Work to complete: No pictures should be carried over. Output all other parts of the entries verbatim.

===

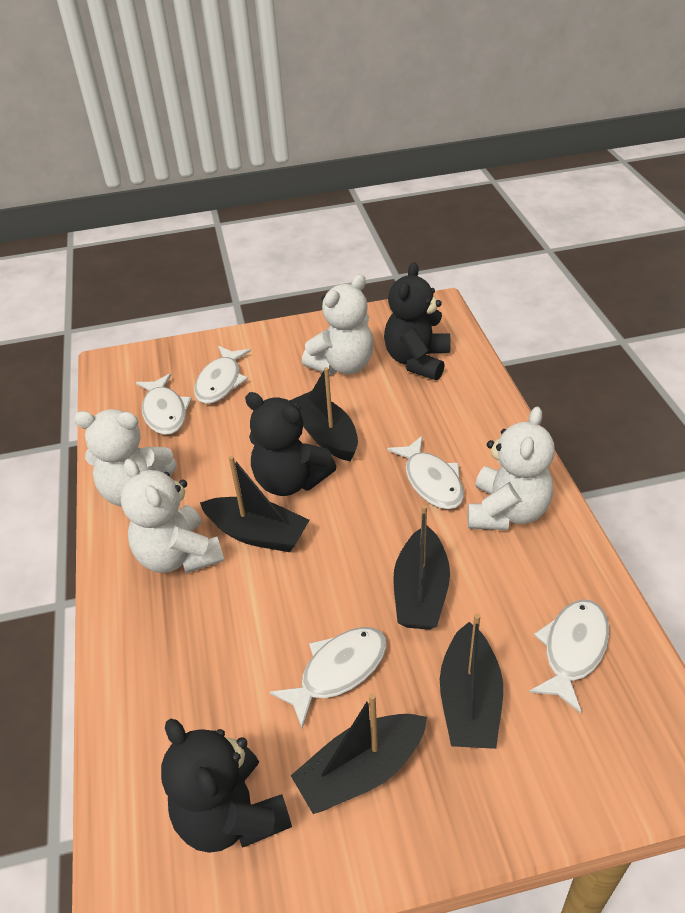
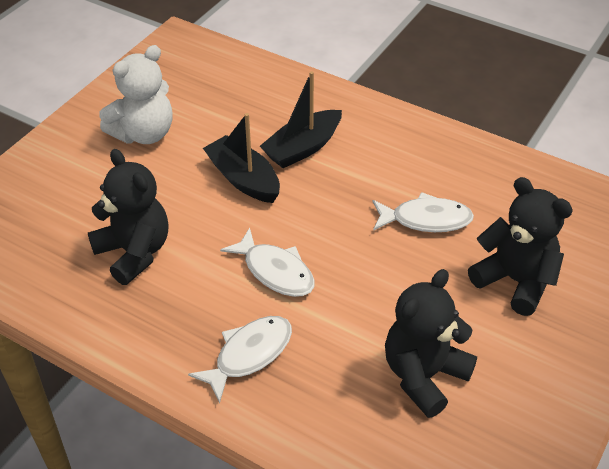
black boat: 5 -> 2
white fish: 5 -> 3
white teddy bear: 4 -> 1

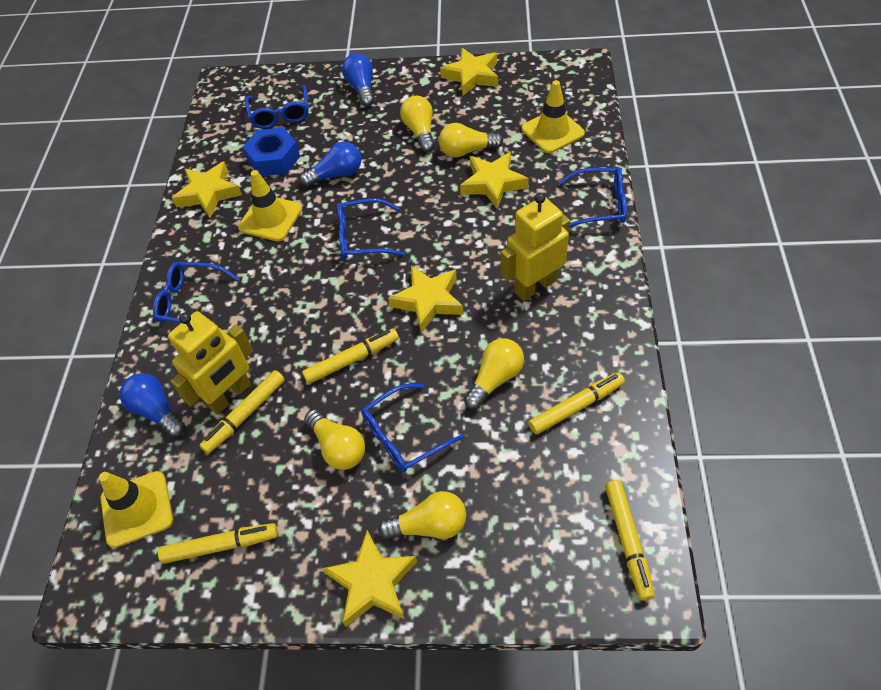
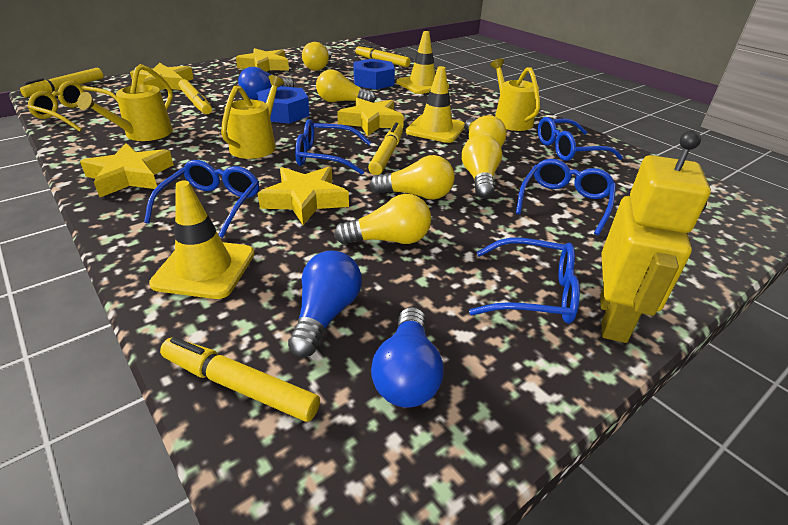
blue nut: 1 -> 2
yellow glasses: 0 -> 1
yellow light bulb: 5 -> 6
yellow robot: 2 -> 1
yellow watering can: 0 -> 3

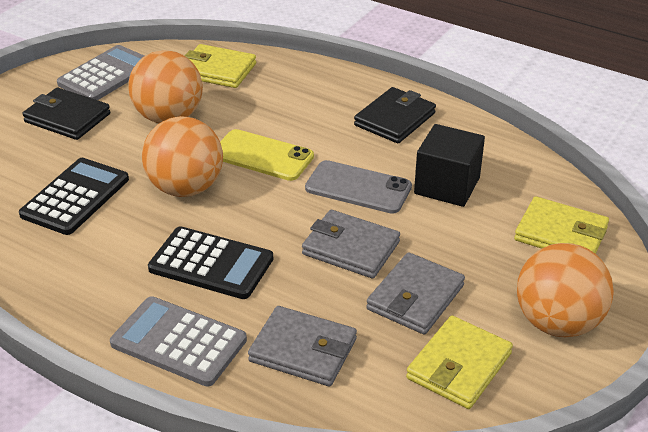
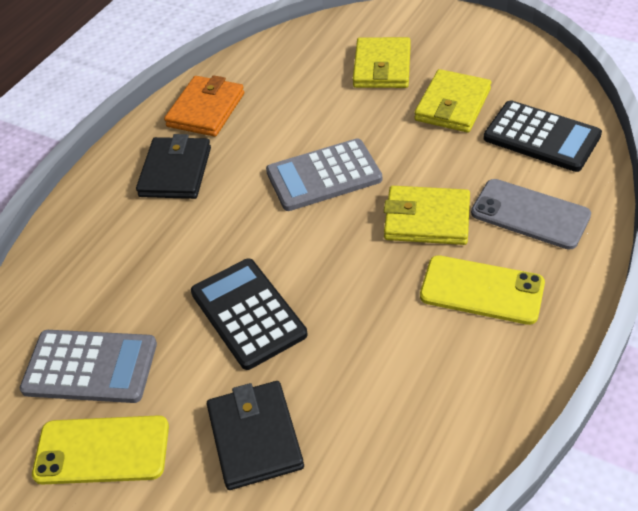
black cube: 1 -> 0
grey wallet: 3 -> 0
orange ball: 3 -> 0
orange wallet: 0 -> 1
yellow phone: 1 -> 2

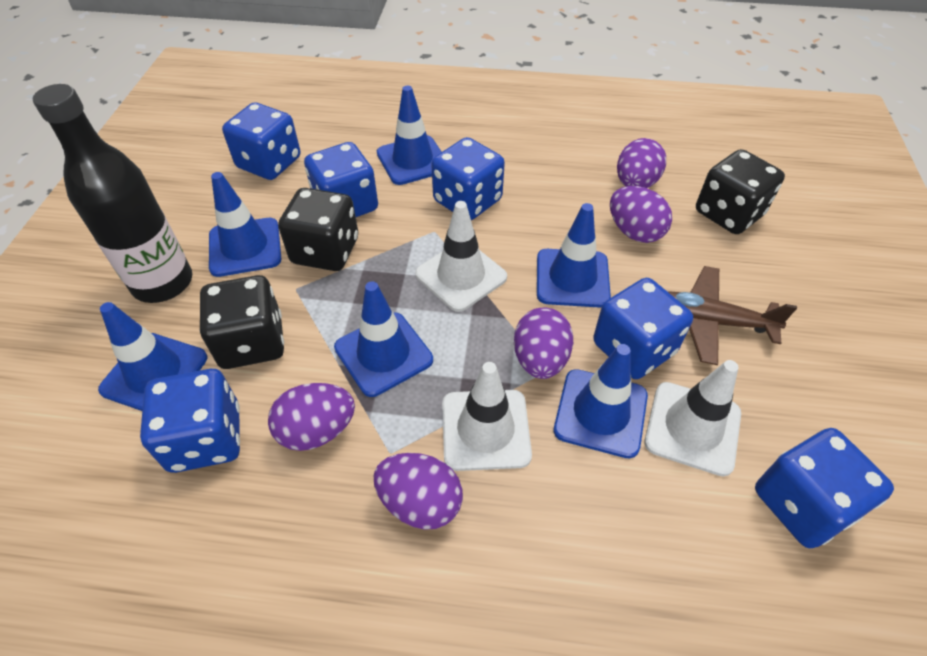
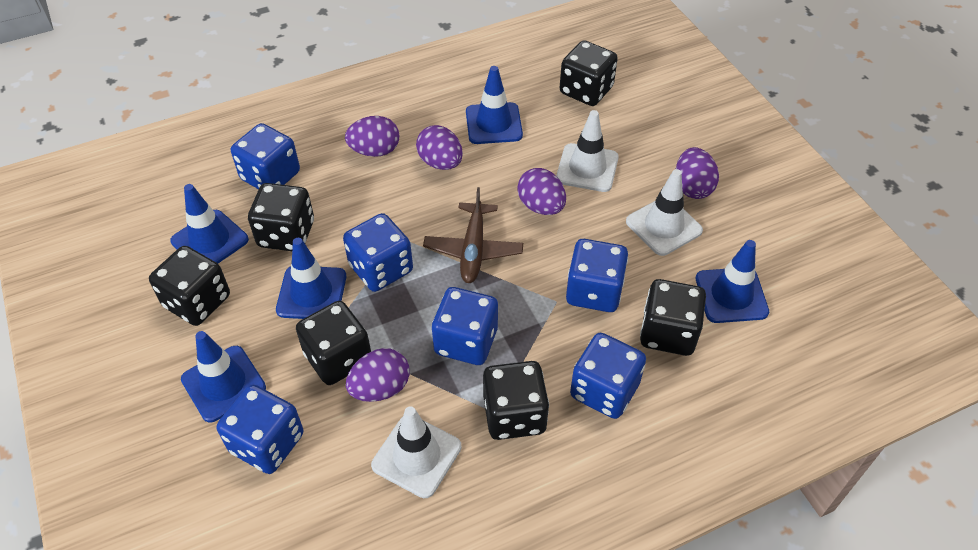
black bottle: 1 -> 0
black dice: 3 -> 6
blue traffic cone: 6 -> 5

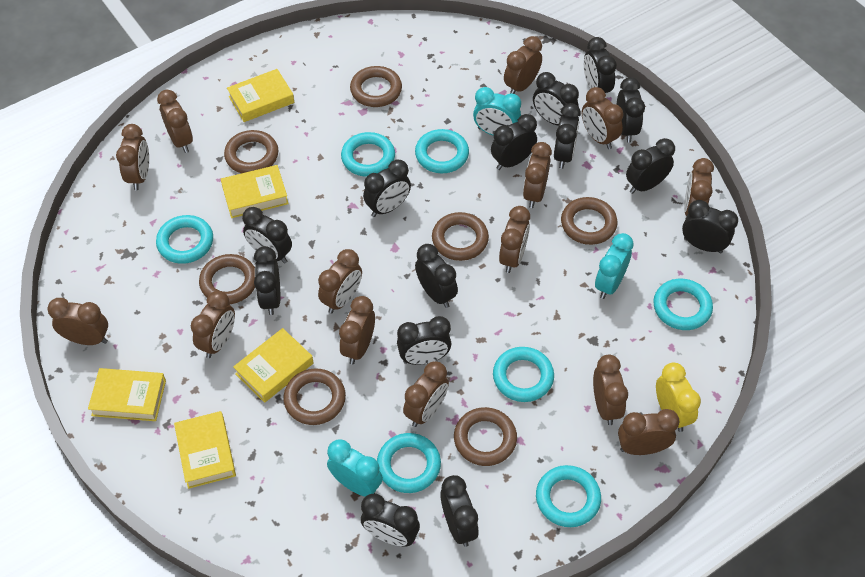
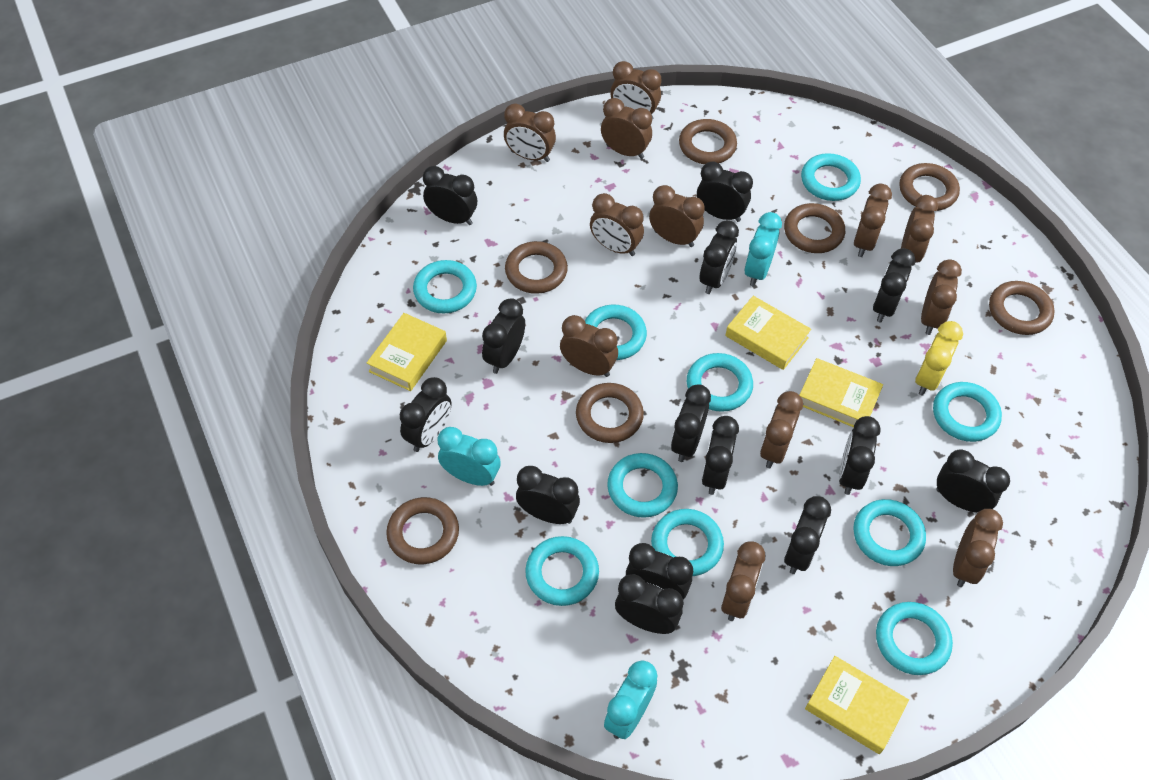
brown clock: 14 -> 12
turquoise ring: 7 -> 10
yellow book: 5 -> 4

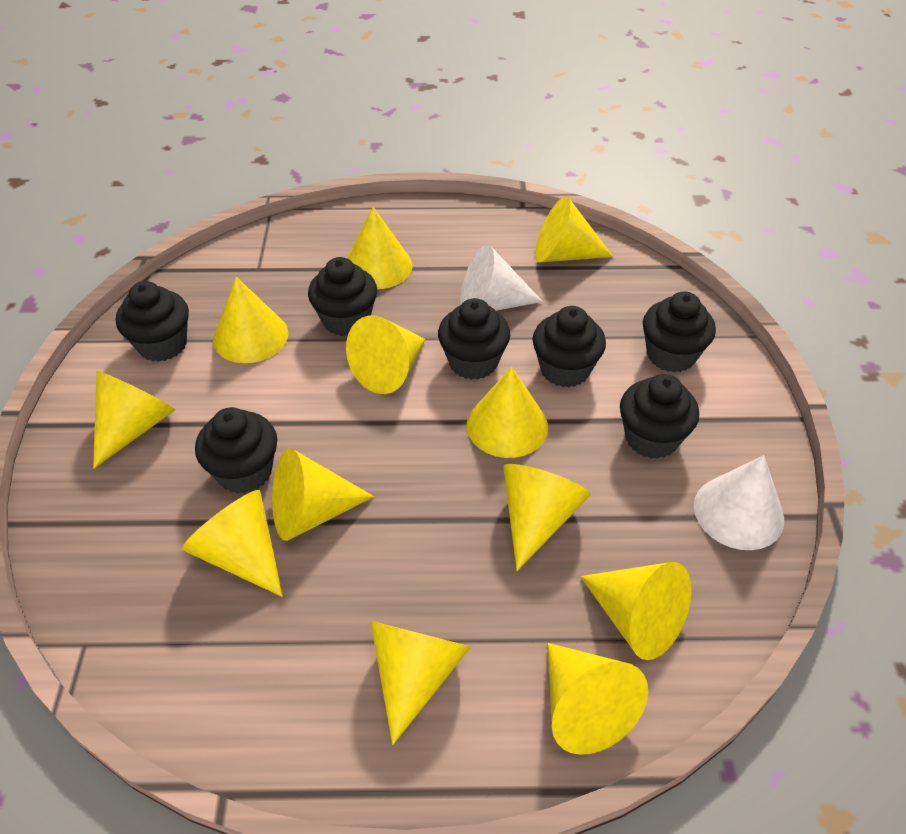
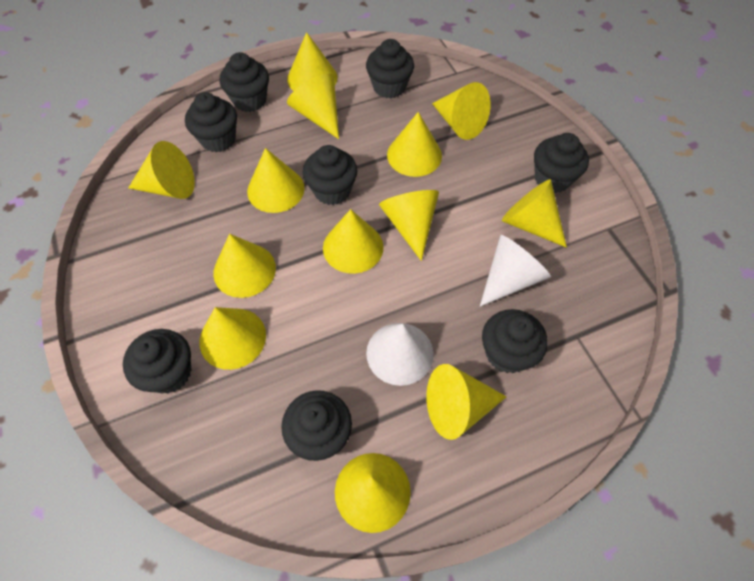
black cupcake: 7 -> 8
yellow cone: 12 -> 13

===

Task solution:
black boat: 5 -> 2
white fish: 5 -> 3
white teddy bear: 4 -> 1

blue nut: 1 -> 2
yellow glasses: 0 -> 1
yellow light bulb: 5 -> 6
yellow robot: 2 -> 1
yellow watering can: 0 -> 3

black cube: 1 -> 0
grey wallet: 3 -> 0
orange ball: 3 -> 0
orange wallet: 0 -> 1
yellow phone: 1 -> 2

black bottle: 1 -> 0
black dice: 3 -> 6
blue traffic cone: 6 -> 5

brown clock: 14 -> 12
turquoise ring: 7 -> 10
yellow book: 5 -> 4

black cupcake: 7 -> 8
yellow cone: 12 -> 13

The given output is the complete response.